- **TASK REQUIREMENTS**: Working from the records below, repeat exactly the lines starting at the line that contains "in_first: [503, 560, 542, 608]" and ending at the line that contains "was: prezent/zielony", inclusive.
━━━━━━━━━━━━━━━━━━━━
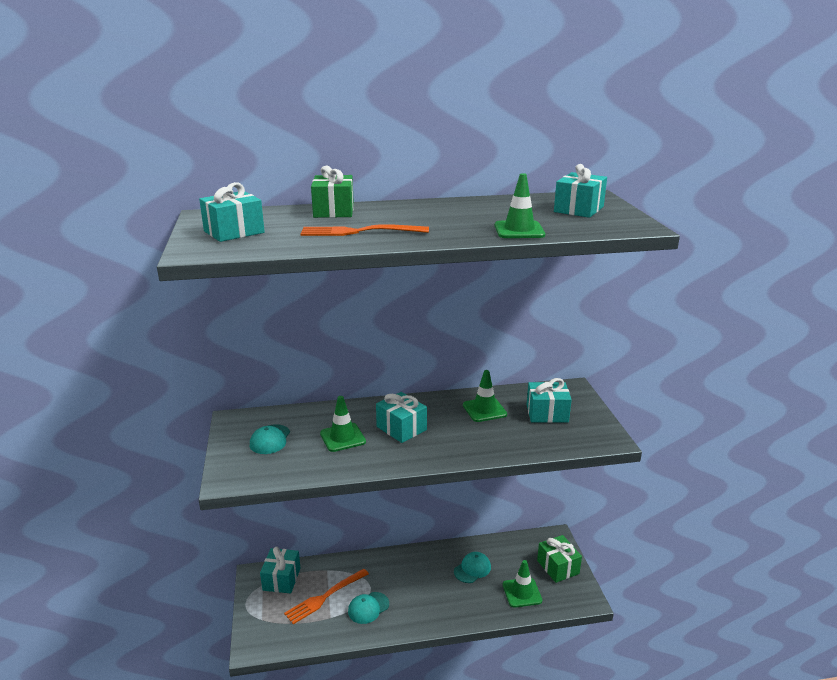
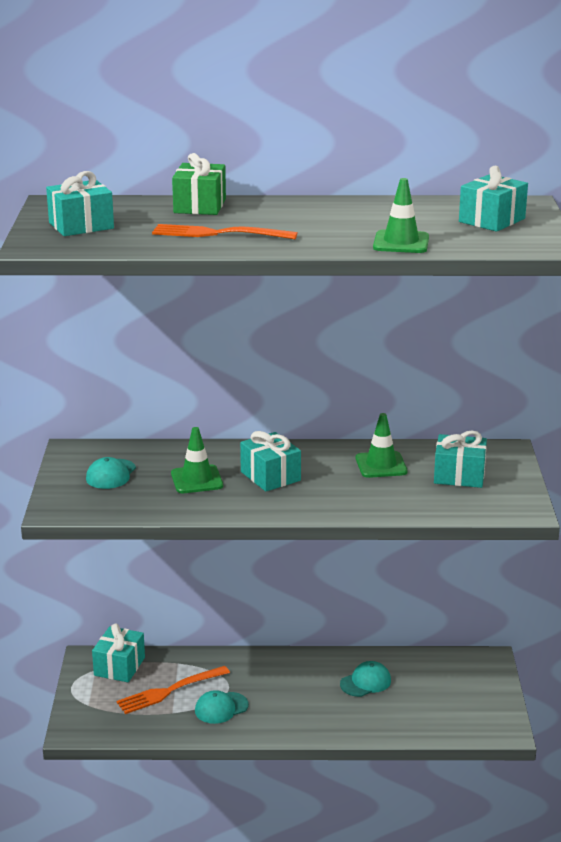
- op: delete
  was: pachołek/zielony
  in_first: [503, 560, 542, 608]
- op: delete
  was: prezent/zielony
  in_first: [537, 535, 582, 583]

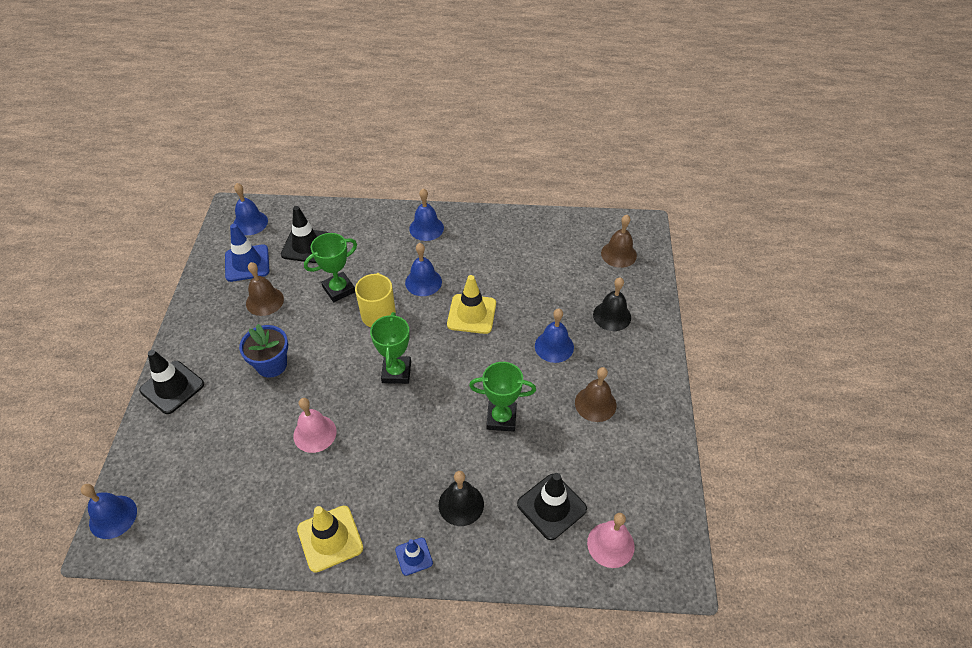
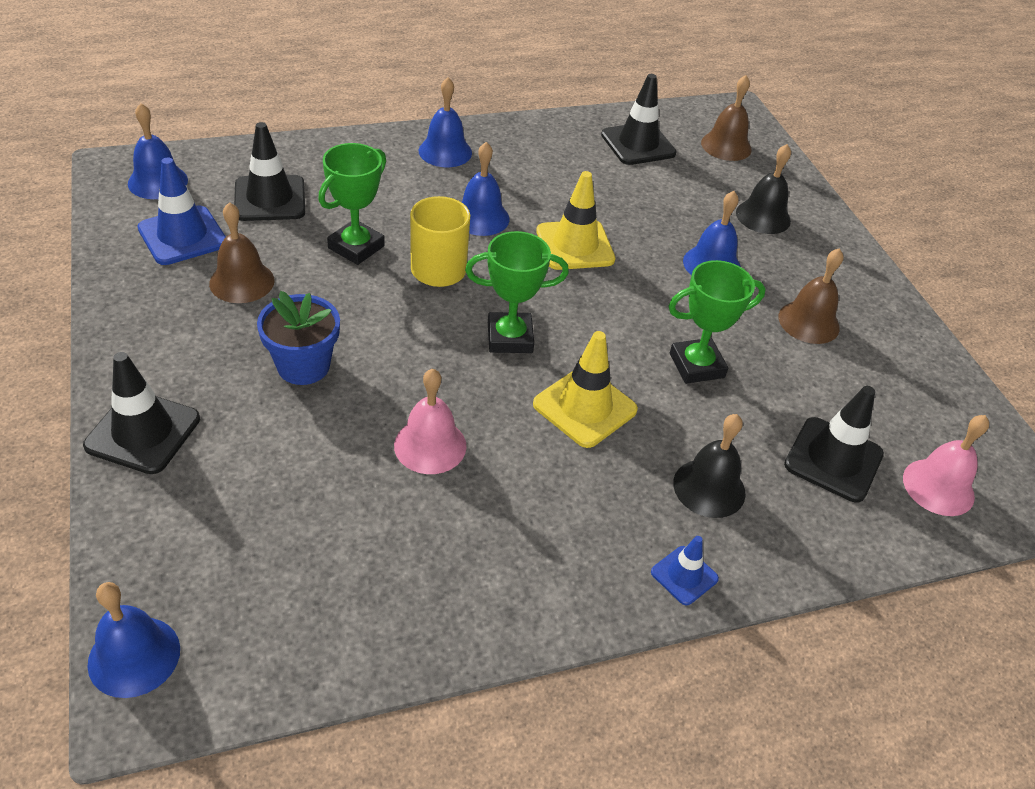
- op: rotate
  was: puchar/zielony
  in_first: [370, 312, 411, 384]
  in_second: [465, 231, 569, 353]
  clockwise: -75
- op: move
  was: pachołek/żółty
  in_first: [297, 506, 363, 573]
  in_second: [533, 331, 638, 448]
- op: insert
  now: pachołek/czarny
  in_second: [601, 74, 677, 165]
━━━━━━━━━━━━━━━━━━━━
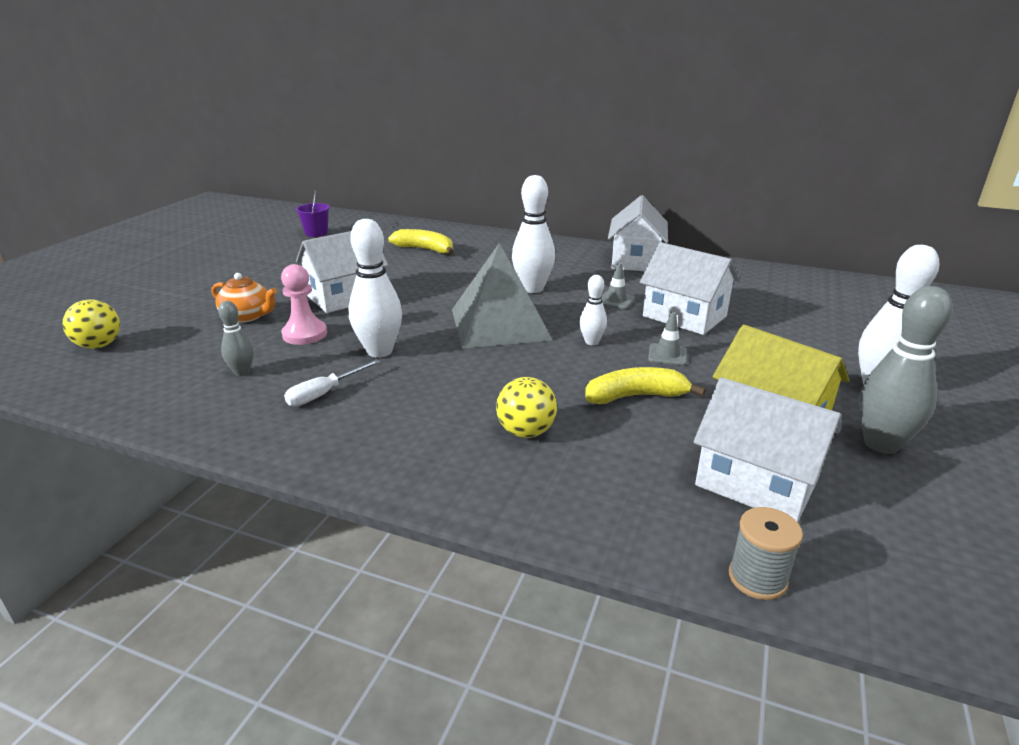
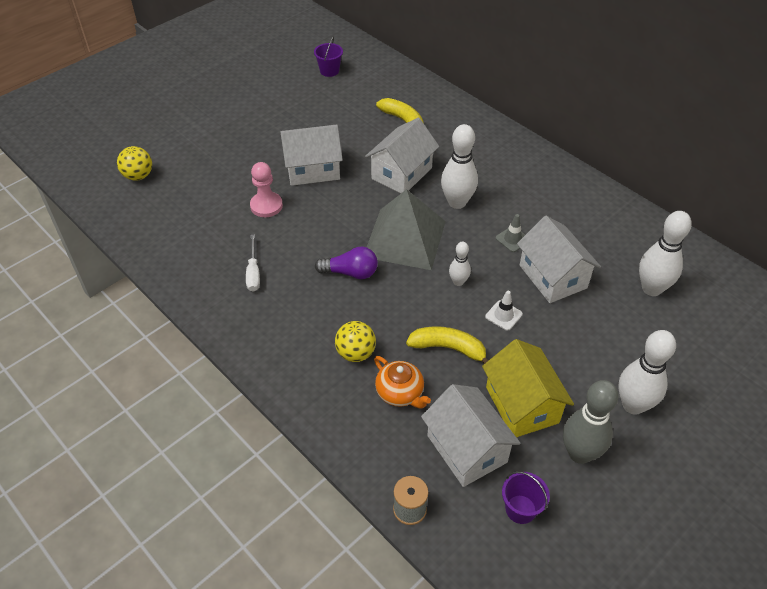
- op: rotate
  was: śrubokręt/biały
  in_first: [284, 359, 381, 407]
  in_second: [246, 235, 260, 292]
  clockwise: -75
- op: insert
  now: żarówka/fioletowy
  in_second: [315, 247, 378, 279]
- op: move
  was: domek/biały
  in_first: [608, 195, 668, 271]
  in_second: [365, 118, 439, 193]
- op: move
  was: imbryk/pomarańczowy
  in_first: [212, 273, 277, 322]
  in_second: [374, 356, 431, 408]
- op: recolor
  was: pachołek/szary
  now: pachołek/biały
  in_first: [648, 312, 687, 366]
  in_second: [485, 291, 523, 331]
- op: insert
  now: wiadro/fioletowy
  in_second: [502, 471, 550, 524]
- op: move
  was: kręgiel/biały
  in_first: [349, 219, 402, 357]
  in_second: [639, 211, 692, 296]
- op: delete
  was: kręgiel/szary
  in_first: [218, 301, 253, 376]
━━━━━━━━━━━━━━━━━━━━
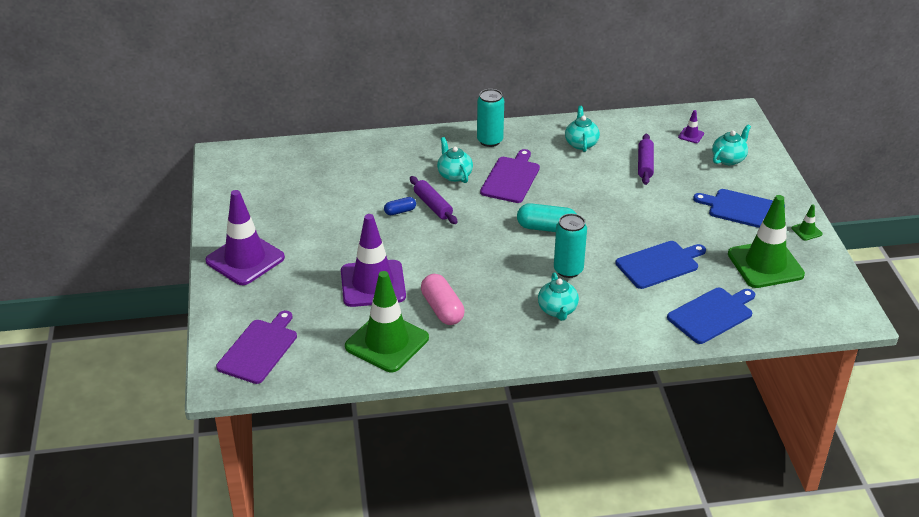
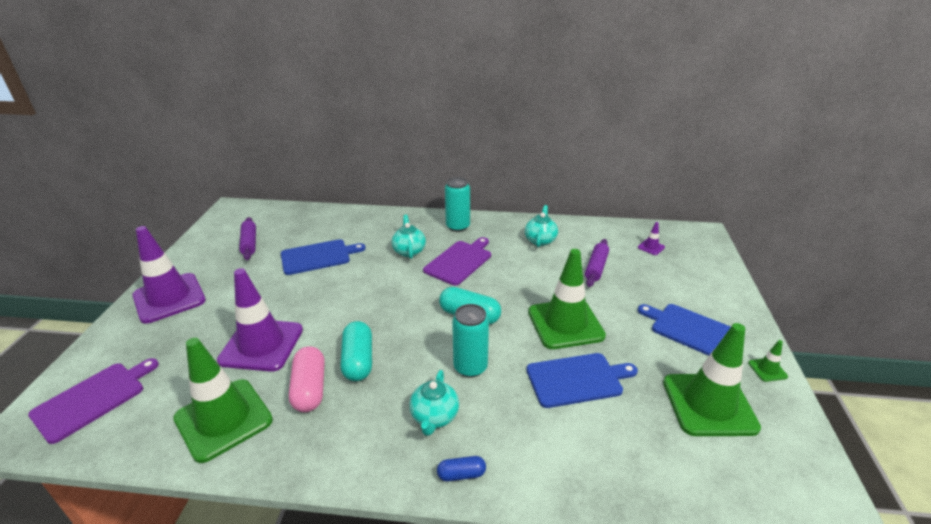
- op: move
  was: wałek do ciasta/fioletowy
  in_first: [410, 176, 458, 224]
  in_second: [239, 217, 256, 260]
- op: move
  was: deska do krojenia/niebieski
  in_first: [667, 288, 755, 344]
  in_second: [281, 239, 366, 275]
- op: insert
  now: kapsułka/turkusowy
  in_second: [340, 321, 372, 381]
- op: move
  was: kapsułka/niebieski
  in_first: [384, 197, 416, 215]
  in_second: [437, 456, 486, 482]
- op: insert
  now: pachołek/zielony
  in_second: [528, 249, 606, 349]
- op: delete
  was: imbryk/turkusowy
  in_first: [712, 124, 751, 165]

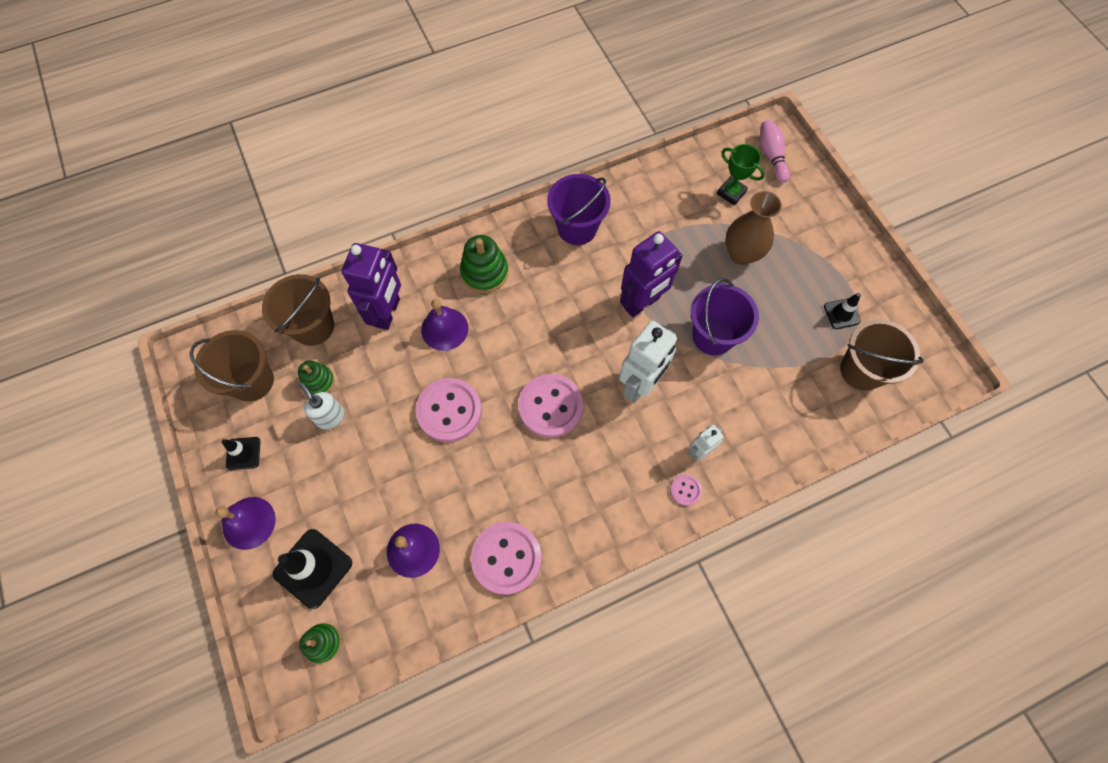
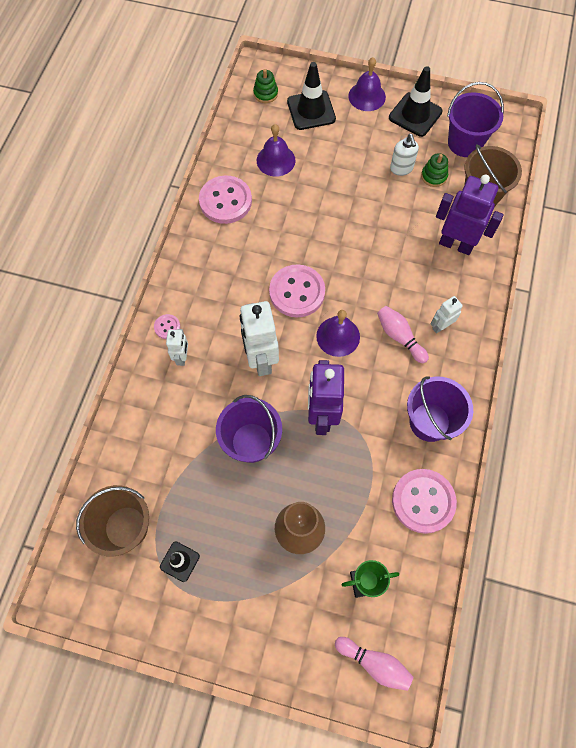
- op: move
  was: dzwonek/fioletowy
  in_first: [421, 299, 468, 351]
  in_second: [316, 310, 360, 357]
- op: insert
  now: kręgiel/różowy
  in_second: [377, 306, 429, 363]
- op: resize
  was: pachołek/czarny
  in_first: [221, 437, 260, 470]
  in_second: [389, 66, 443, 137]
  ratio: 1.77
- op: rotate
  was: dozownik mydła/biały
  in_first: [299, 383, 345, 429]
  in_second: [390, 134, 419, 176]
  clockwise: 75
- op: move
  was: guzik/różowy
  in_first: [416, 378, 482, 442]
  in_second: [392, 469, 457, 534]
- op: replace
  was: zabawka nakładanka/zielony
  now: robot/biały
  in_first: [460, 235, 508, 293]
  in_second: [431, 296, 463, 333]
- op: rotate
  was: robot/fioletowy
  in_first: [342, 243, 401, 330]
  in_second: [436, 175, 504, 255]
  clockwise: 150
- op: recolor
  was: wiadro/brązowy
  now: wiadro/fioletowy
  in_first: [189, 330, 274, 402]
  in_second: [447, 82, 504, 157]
━━━━━━━━━━━━━━━━━━━━
- **WRITTEN RESPONSE**:
  in_first: [503, 560, 542, 608]
- op: delete
  was: prezent/zielony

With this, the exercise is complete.